_Supplied information_.

◇ ◇ ◇

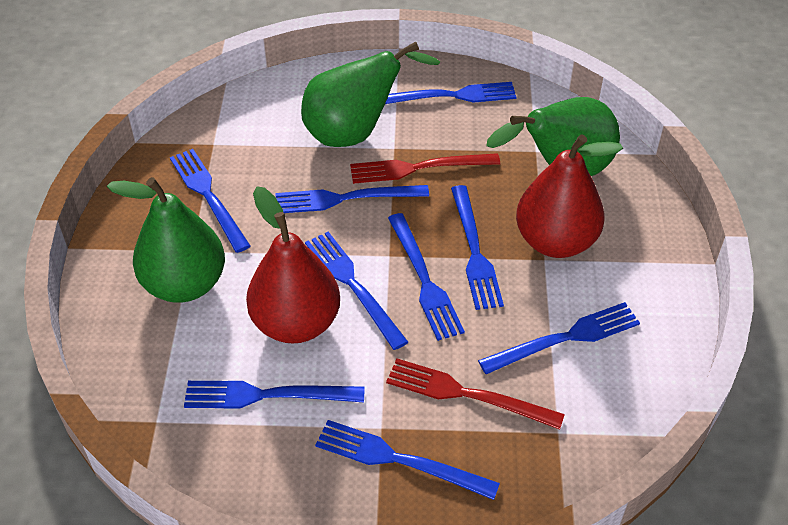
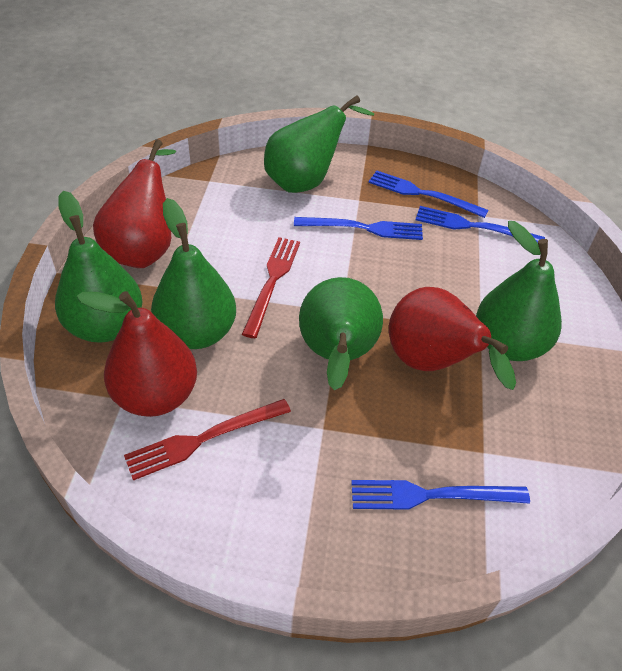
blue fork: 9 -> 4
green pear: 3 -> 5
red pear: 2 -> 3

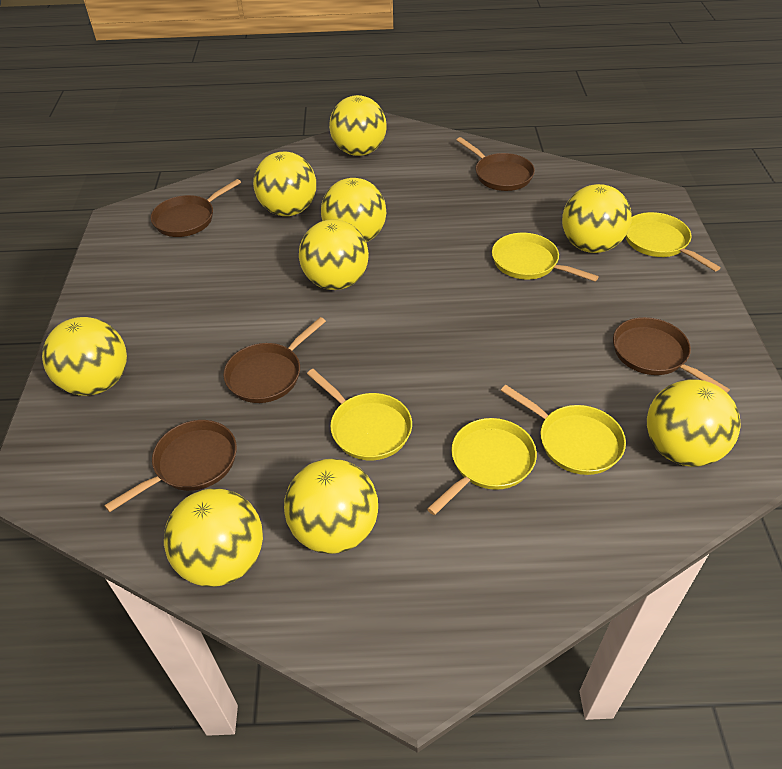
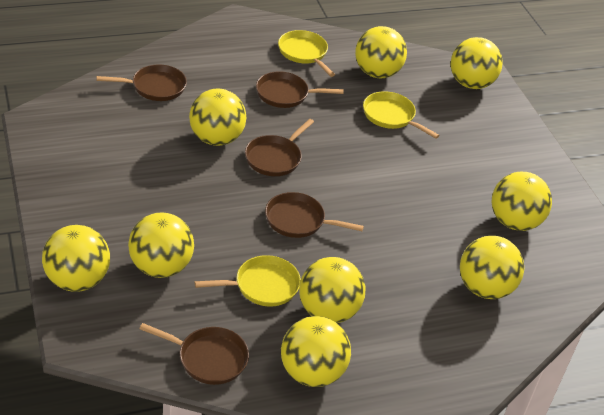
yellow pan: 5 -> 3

◇ ◇ ◇

_What is required_. Print the listing again exactly, please. Keep the pictures out of it.

_Task solution_.
blue fork: 9 -> 4
green pear: 3 -> 5
red pear: 2 -> 3

yellow pan: 5 -> 3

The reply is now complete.